Drop the pictures from the entries below, then reproduce the rest exactly.

Records shown START

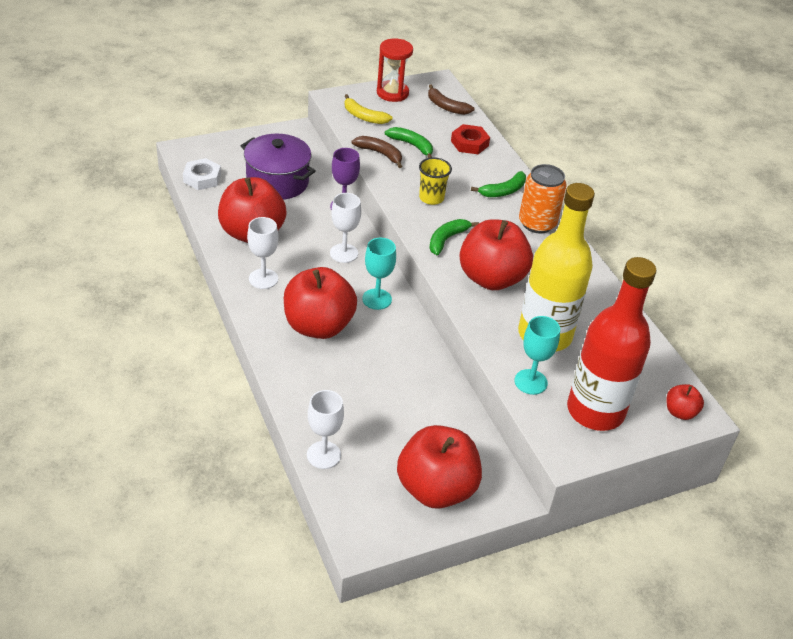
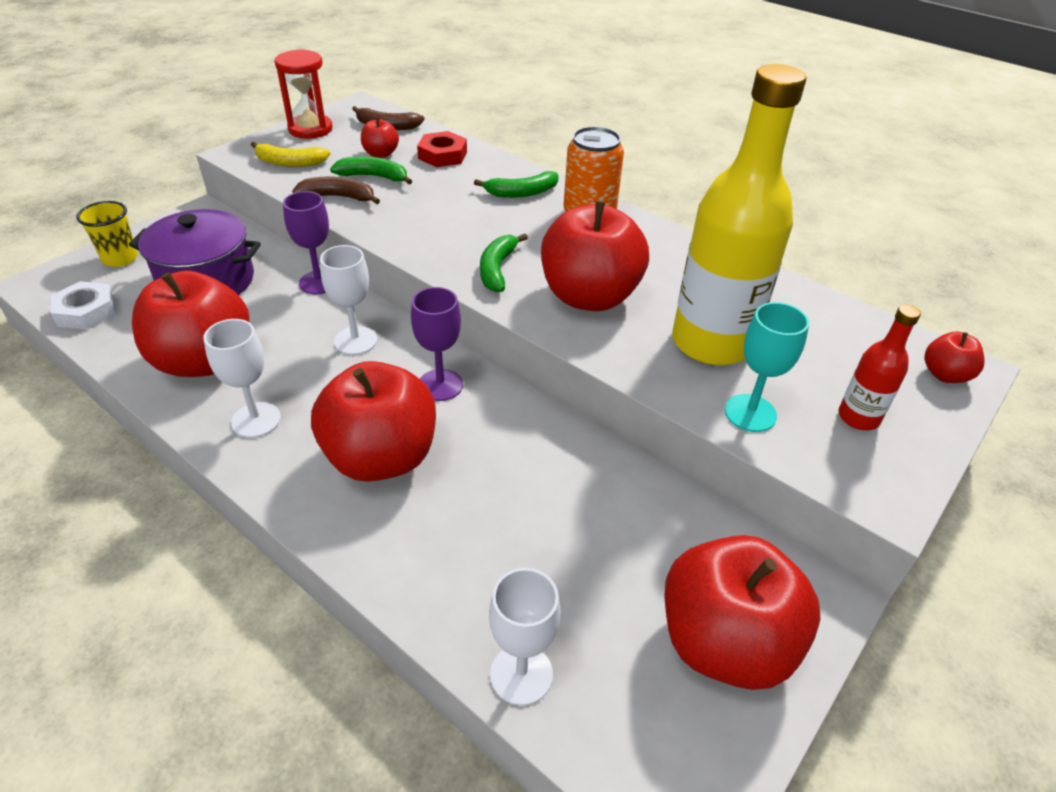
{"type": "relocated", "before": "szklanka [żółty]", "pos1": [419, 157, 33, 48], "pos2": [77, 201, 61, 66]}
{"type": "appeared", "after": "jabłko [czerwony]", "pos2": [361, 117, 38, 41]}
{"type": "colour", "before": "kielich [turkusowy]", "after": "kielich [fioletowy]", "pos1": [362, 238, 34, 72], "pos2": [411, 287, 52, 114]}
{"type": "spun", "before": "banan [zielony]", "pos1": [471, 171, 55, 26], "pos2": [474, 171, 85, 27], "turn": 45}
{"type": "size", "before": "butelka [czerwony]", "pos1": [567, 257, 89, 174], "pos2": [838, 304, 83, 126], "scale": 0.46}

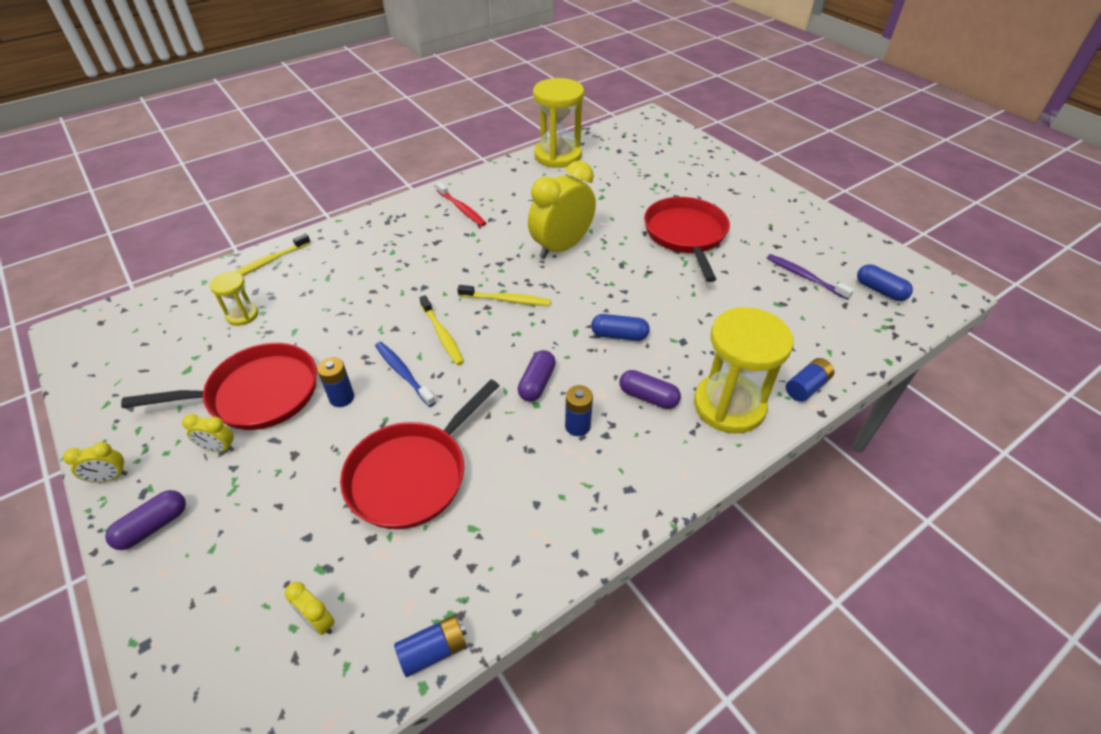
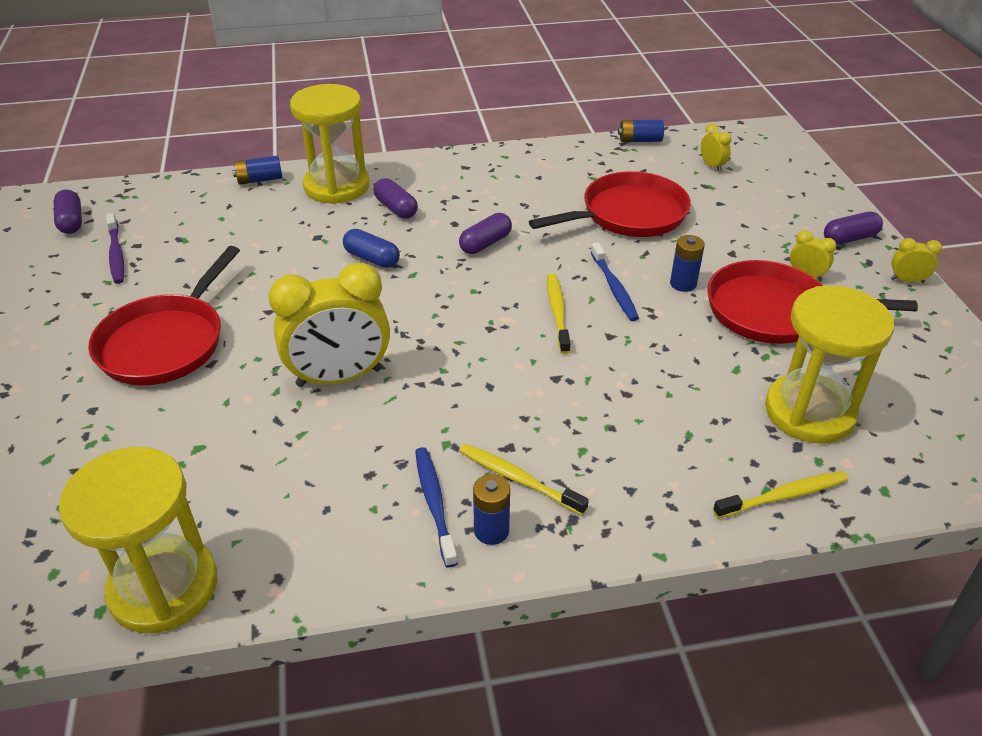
{"type": "colour", "before": "kapsułka [niebieski]", "after": "kapsułka [fioletowy]", "pos1": [857, 264, 56, 37], "pos2": [54, 190, 28, 44]}
{"type": "colour", "before": "szczoteczka do zębów [czerwony]", "after": "szczoteczka do zębów [niebieski]", "pos1": [436, 182, 50, 44], "pos2": [415, 447, 43, 121]}
{"type": "relocated", "before": "szczoteczka do zębów [żółty]", "pos1": [457, 285, 94, 21], "pos2": [459, 444, 130, 71]}
{"type": "relocated", "before": "bateria [niebieski]", "pos1": [565, 385, 28, 51], "pos2": [473, 474, 37, 71]}
{"type": "size", "before": "klepsydra [żółty]", "pos1": [210, 272, 48, 54], "pos2": [765, 285, 129, 159], "scale": 2.03}

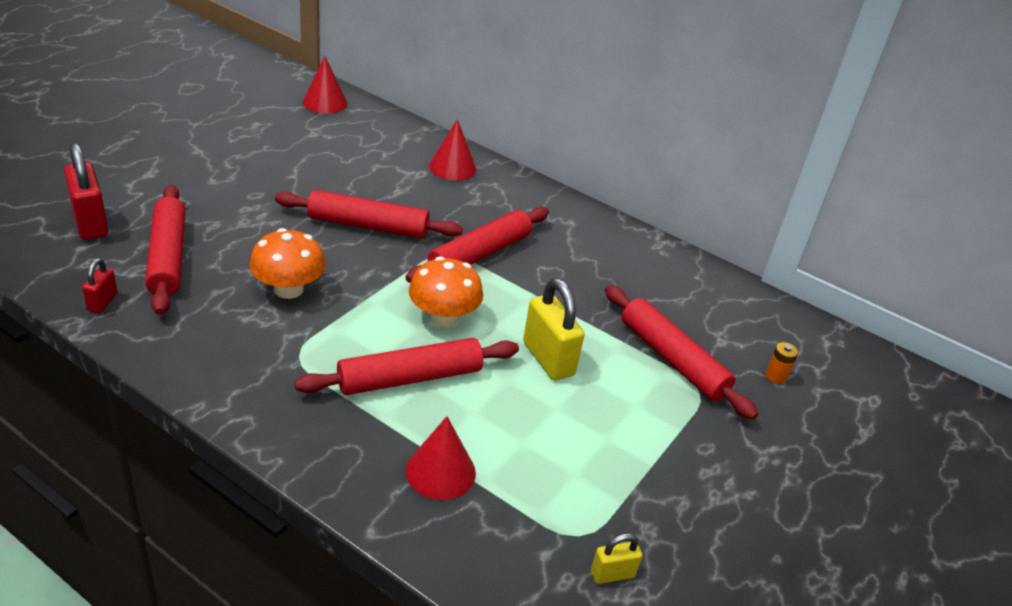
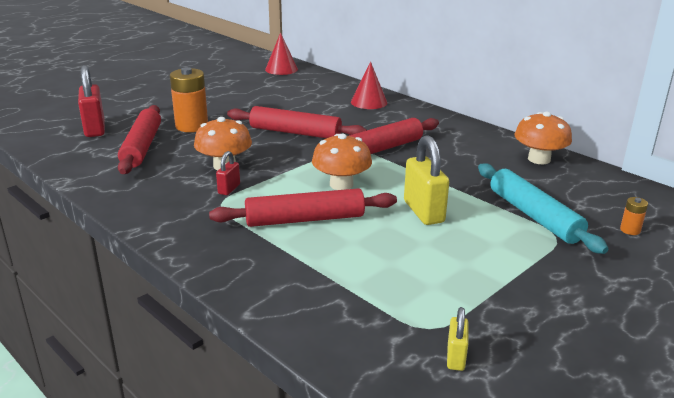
{"type": "appeared", "after": "bateria [pomarańczowy]", "pos2": [170, 67, 38, 65]}
{"type": "relocated", "before": "kłódka [czerwony]", "pos1": [82, 258, 36, 55], "pos2": [216, 151, 24, 44]}
{"type": "spun", "before": "kłódka [żółty]", "pos1": [591, 533, 51, 51], "pos2": [447, 307, 21, 64], "turn": -75}
{"type": "colour", "before": "wałek do ciasta [czerwony]", "after": "wałek do ciasta [turkusowy]", "pos1": [605, 285, 153, 135], "pos2": [478, 163, 130, 91]}
{"type": "appeared", "after": "grzyb [pomarańczowy]", "pos2": [514, 111, 58, 53]}
{"type": "missing", "before": "stożek [czerwony]", "pos1": [406, 416, 70, 84]}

Records shown END

## Written solution
{"type": "relocated", "before": "szklanka [żółty]", "pos1": [419, 157, 33, 48], "pos2": [77, 201, 61, 66]}
{"type": "appeared", "after": "jabłko [czerwony]", "pos2": [361, 117, 38, 41]}
{"type": "colour", "before": "kielich [turkusowy]", "after": "kielich [fioletowy]", "pos1": [362, 238, 34, 72], "pos2": [411, 287, 52, 114]}
{"type": "spun", "before": "banan [zielony]", "pos1": [471, 171, 55, 26], "pos2": [474, 171, 85, 27], "turn": 45}
{"type": "size", "before": "butelka [czerwony]", "pos1": [567, 257, 89, 174], "pos2": [838, 304, 83, 126], "scale": 0.46}

{"type": "colour", "before": "kapsułka [niebieski]", "after": "kapsułka [fioletowy]", "pos1": [857, 264, 56, 37], "pos2": [54, 190, 28, 44]}
{"type": "colour", "before": "szczoteczka do zębów [czerwony]", "after": "szczoteczka do zębów [niebieski]", "pos1": [436, 182, 50, 44], "pos2": [415, 447, 43, 121]}
{"type": "relocated", "before": "szczoteczka do zębów [żółty]", "pos1": [457, 285, 94, 21], "pos2": [459, 444, 130, 71]}
{"type": "relocated", "before": "bateria [niebieski]", "pos1": [565, 385, 28, 51], "pos2": [473, 474, 37, 71]}
{"type": "size", "before": "klepsydra [żółty]", "pos1": [210, 272, 48, 54], "pos2": [765, 285, 129, 159], "scale": 2.03}

{"type": "appeared", "after": "bateria [pomarańczowy]", "pos2": [170, 67, 38, 65]}
{"type": "relocated", "before": "kłódka [czerwony]", "pos1": [82, 258, 36, 55], "pos2": [216, 151, 24, 44]}
{"type": "spun", "before": "kłódka [żółty]", "pos1": [591, 533, 51, 51], "pos2": [447, 307, 21, 64], "turn": -75}
{"type": "colour", "before": "wałek do ciasta [czerwony]", "after": "wałek do ciasta [turkusowy]", "pos1": [605, 285, 153, 135], "pos2": [478, 163, 130, 91]}
{"type": "appeared", "after": "grzyb [pomarańczowy]", "pos2": [514, 111, 58, 53]}
{"type": "missing", "before": "stożek [czerwony]", "pos1": [406, 416, 70, 84]}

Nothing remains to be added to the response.